• **Task requirements**: Find the line with "C4: none -> 47uF (plus NET34, minus NET23)" in the records below. Copy it and every line after it, up to and including the line with "D108: LED (A".

• **Records from a collection**:
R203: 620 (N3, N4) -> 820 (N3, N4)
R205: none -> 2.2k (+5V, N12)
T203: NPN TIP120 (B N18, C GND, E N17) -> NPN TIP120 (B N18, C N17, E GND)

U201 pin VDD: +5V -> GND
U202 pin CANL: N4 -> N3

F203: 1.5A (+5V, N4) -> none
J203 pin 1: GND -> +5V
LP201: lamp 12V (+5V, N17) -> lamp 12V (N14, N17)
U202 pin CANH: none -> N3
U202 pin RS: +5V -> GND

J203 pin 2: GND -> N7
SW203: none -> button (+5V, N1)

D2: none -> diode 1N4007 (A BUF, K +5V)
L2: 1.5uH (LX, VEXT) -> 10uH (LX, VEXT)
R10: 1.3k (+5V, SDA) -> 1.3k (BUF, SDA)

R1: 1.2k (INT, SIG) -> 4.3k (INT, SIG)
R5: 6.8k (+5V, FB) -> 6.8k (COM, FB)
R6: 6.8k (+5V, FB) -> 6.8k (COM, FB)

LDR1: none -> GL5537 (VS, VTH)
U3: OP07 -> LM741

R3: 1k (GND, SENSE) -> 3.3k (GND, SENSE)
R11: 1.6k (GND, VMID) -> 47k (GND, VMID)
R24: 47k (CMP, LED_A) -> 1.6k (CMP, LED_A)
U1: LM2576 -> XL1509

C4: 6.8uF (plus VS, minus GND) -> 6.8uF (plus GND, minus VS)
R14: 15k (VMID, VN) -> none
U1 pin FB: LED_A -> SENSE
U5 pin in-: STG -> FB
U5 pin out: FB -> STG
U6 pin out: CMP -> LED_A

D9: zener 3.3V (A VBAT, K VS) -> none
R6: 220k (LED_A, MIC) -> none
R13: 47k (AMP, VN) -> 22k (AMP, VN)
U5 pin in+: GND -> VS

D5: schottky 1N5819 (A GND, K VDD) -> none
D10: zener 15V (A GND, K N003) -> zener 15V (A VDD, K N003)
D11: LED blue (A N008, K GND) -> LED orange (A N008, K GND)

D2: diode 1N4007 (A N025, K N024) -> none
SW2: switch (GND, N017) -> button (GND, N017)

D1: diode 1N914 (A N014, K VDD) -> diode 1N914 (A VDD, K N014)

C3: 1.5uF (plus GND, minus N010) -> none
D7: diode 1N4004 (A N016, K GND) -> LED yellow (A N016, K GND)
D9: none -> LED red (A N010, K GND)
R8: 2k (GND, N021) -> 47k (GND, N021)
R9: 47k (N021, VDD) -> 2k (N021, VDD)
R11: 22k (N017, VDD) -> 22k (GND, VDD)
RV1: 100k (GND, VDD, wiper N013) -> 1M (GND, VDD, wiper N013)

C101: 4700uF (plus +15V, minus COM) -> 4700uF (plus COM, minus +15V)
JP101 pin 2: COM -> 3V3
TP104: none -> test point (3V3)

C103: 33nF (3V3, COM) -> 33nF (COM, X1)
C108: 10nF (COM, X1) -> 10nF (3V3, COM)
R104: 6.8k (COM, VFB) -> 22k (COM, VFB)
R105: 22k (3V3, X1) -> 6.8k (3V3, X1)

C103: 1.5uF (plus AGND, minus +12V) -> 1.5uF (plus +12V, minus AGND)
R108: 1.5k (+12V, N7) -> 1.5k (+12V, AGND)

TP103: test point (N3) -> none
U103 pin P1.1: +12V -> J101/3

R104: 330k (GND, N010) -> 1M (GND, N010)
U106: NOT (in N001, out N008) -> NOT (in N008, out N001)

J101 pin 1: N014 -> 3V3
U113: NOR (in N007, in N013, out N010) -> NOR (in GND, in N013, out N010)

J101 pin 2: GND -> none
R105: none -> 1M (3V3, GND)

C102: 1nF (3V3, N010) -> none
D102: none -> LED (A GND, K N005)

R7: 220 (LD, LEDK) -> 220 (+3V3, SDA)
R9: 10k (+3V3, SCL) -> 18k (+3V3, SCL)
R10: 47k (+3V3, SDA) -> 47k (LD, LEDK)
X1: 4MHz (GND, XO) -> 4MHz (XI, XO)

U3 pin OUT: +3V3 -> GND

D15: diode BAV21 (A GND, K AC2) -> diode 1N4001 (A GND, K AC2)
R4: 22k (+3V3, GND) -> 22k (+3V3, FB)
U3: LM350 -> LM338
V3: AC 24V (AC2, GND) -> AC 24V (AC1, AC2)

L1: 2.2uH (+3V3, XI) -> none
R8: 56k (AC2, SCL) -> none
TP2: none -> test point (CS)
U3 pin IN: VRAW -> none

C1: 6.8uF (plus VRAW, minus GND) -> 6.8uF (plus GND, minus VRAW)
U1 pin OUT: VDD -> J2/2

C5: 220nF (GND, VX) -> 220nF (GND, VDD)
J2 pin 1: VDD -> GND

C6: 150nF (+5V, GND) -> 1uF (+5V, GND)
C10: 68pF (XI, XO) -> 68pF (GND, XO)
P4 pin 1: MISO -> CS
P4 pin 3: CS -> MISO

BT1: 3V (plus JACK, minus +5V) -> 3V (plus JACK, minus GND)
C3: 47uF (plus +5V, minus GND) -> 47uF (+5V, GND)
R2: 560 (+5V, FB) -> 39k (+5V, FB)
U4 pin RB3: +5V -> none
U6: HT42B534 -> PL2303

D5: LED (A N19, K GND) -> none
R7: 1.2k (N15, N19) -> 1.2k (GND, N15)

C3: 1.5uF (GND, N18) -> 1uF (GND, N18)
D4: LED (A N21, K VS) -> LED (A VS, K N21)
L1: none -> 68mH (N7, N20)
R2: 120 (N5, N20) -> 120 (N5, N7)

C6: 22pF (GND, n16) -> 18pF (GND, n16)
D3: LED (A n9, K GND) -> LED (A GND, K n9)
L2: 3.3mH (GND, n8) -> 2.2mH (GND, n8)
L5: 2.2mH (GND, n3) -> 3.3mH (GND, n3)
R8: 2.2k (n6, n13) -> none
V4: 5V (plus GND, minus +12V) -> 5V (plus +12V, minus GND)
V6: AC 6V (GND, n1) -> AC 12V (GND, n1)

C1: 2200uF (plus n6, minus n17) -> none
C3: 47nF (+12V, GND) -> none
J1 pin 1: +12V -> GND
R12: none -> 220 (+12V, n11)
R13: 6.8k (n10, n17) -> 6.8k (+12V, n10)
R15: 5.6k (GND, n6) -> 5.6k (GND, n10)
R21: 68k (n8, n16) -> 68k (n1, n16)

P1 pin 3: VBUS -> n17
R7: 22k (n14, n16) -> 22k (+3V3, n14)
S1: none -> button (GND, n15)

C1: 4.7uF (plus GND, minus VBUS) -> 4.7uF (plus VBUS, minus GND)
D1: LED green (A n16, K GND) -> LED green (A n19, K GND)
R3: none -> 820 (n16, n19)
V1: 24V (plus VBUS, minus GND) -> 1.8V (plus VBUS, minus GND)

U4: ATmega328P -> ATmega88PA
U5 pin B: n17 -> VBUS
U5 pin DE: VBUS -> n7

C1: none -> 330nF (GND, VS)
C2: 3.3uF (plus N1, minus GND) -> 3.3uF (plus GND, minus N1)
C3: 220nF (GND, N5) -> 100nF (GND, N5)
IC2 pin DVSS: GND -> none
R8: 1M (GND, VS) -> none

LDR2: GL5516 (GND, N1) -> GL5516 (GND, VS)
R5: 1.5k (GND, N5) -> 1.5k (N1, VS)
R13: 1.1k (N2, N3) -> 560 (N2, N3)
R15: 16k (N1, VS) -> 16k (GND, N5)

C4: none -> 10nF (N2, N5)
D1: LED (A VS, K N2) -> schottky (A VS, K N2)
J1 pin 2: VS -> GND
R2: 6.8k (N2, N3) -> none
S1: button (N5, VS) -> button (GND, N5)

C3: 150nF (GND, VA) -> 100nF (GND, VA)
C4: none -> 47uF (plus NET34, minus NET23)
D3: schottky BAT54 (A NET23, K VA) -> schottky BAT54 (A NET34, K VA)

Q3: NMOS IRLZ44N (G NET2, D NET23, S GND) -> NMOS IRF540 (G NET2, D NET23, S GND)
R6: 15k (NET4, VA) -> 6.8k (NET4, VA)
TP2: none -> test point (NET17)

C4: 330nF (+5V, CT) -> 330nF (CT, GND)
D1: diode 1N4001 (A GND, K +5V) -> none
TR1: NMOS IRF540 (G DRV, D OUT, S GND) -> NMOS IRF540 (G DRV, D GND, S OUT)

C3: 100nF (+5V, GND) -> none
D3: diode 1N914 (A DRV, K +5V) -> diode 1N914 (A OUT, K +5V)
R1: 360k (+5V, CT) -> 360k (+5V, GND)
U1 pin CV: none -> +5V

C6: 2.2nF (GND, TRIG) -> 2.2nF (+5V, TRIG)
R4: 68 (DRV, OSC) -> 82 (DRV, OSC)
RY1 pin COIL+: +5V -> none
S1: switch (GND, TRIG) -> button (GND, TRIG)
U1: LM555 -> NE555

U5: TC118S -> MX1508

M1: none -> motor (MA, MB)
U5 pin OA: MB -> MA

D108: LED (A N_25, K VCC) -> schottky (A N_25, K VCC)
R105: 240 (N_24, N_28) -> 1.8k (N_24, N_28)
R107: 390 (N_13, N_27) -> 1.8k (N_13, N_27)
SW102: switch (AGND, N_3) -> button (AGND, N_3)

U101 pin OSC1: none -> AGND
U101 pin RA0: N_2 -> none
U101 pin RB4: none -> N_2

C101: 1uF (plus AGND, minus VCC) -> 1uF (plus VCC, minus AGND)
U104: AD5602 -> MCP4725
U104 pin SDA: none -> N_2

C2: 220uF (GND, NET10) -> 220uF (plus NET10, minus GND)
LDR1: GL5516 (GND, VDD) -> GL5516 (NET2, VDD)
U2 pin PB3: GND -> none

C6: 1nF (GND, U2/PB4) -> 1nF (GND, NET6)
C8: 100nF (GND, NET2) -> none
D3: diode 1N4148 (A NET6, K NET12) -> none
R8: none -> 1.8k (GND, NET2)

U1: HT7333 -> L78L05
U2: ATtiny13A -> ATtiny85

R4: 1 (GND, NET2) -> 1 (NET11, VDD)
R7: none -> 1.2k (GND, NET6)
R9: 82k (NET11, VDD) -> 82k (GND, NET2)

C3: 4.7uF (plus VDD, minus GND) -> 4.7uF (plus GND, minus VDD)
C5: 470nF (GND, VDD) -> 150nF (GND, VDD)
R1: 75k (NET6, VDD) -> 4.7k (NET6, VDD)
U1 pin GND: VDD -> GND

• **Task answer**:
C4: none -> 47uF (plus NET34, minus NET23)
D3: schottky BAT54 (A NET23, K VA) -> schottky BAT54 (A NET34, K VA)

Q3: NMOS IRLZ44N (G NET2, D NET23, S GND) -> NMOS IRF540 (G NET2, D NET23, S GND)
R6: 15k (NET4, VA) -> 6.8k (NET4, VA)
TP2: none -> test point (NET17)

C4: 330nF (+5V, CT) -> 330nF (CT, GND)
D1: diode 1N4001 (A GND, K +5V) -> none
TR1: NMOS IRF540 (G DRV, D OUT, S GND) -> NMOS IRF540 (G DRV, D GND, S OUT)

C3: 100nF (+5V, GND) -> none
D3: diode 1N914 (A DRV, K +5V) -> diode 1N914 (A OUT, K +5V)
R1: 360k (+5V, CT) -> 360k (+5V, GND)
U1 pin CV: none -> +5V

C6: 2.2nF (GND, TRIG) -> 2.2nF (+5V, TRIG)
R4: 68 (DRV, OSC) -> 82 (DRV, OSC)
RY1 pin COIL+: +5V -> none
S1: switch (GND, TRIG) -> button (GND, TRIG)
U1: LM555 -> NE555

U5: TC118S -> MX1508

M1: none -> motor (MA, MB)
U5 pin OA: MB -> MA

D108: LED (A N_25, K VCC) -> schottky (A N_25, K VCC)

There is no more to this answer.